__WHAT YOU ARE ASKED TO DO__
Please give back only the lines below from the one containing "black eraser: 6 -> 7" to the one containing "orange hat: 2 -> 1", each repeated word for word, both ends included.
►
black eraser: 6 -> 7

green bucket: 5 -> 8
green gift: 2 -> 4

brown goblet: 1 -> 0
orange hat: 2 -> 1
◄
►
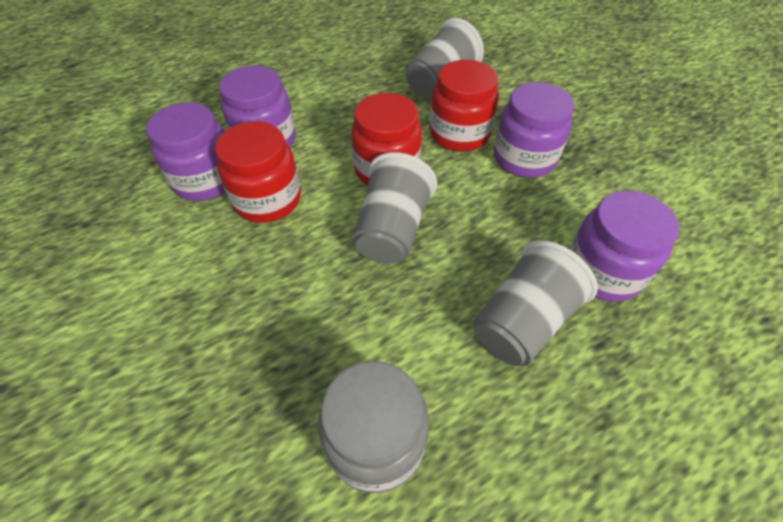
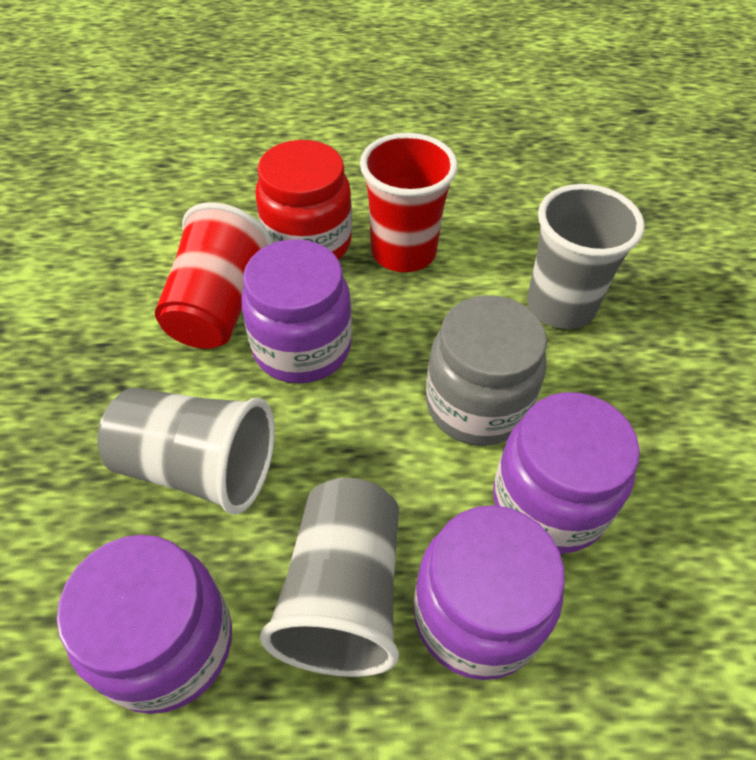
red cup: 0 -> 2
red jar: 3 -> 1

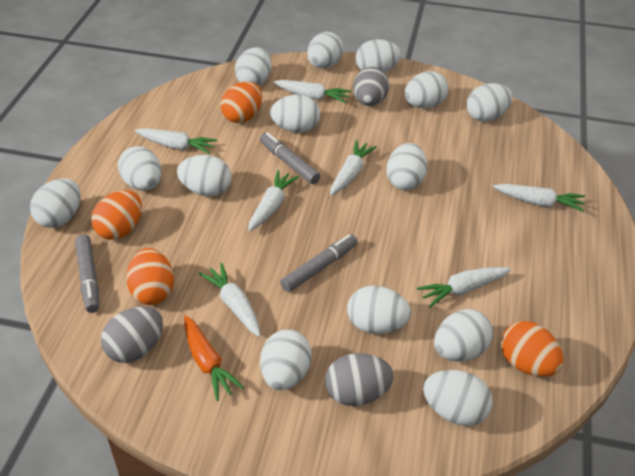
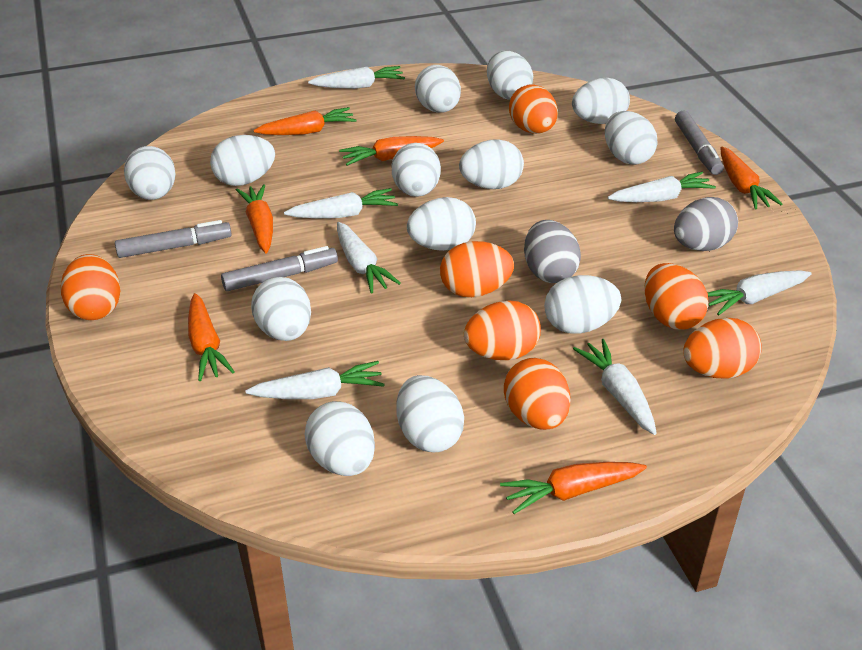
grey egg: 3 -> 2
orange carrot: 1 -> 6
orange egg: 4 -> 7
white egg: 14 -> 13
◄
__THE COMPLETED TASK__
black eraser: 6 -> 7

green bucket: 5 -> 8
green gift: 2 -> 4

brown goblet: 1 -> 0
orange hat: 2 -> 1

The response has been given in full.